## Directions for this task
From the entries below, pull out each line where "size" appears.
╭─ Information shown
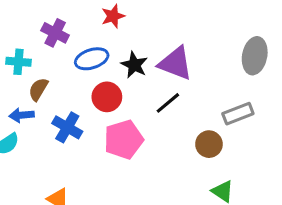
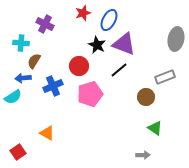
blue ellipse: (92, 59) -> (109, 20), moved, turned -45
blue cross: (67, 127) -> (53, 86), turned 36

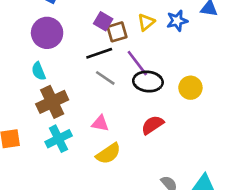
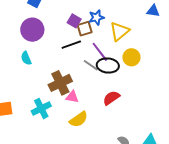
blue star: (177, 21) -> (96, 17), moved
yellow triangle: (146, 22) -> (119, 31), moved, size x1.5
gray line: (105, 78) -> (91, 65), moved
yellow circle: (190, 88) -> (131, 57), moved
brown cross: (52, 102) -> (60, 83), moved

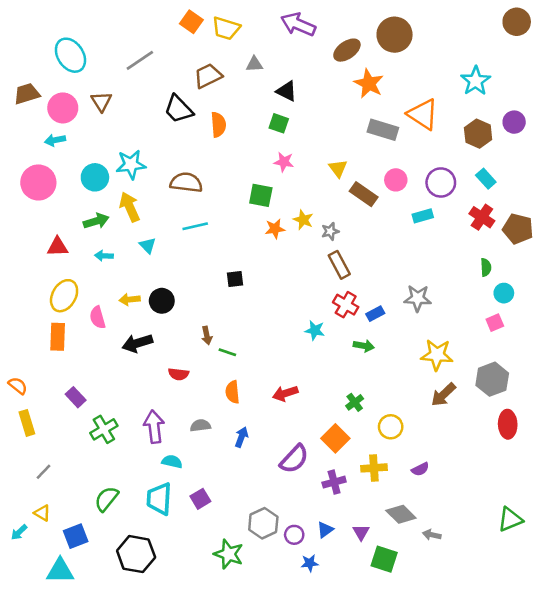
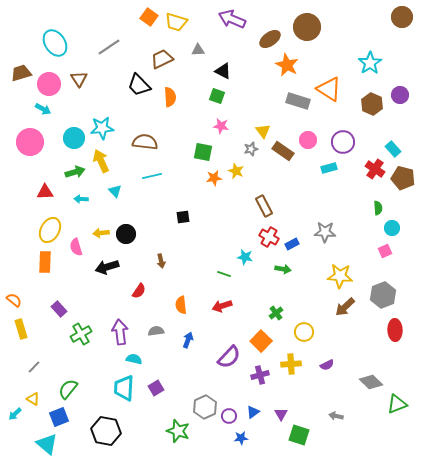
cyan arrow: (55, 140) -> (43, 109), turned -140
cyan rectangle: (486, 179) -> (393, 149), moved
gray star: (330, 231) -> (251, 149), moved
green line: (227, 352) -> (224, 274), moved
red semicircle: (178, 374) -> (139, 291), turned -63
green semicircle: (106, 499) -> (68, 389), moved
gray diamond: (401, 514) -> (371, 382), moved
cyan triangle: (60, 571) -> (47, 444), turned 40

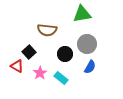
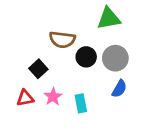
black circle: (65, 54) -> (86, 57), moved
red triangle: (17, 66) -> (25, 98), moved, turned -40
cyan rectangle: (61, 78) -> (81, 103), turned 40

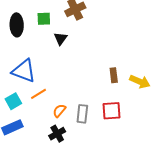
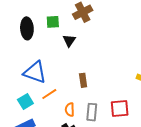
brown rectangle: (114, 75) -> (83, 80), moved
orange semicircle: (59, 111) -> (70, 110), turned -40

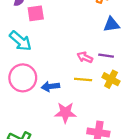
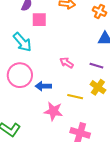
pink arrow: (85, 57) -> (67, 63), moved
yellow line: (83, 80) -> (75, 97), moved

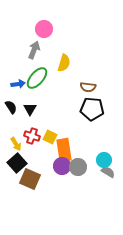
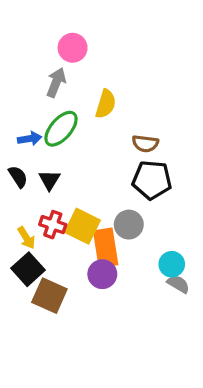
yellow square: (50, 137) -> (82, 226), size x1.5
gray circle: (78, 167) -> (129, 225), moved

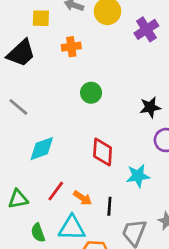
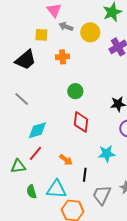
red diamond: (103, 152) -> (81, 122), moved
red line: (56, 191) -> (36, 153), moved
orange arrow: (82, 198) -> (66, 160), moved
╰─
## Output of the task
yellow triangle: (146, 22) -> (119, 31), moved, size x1.5
yellow square: (50, 137) -> (82, 226), size x1.5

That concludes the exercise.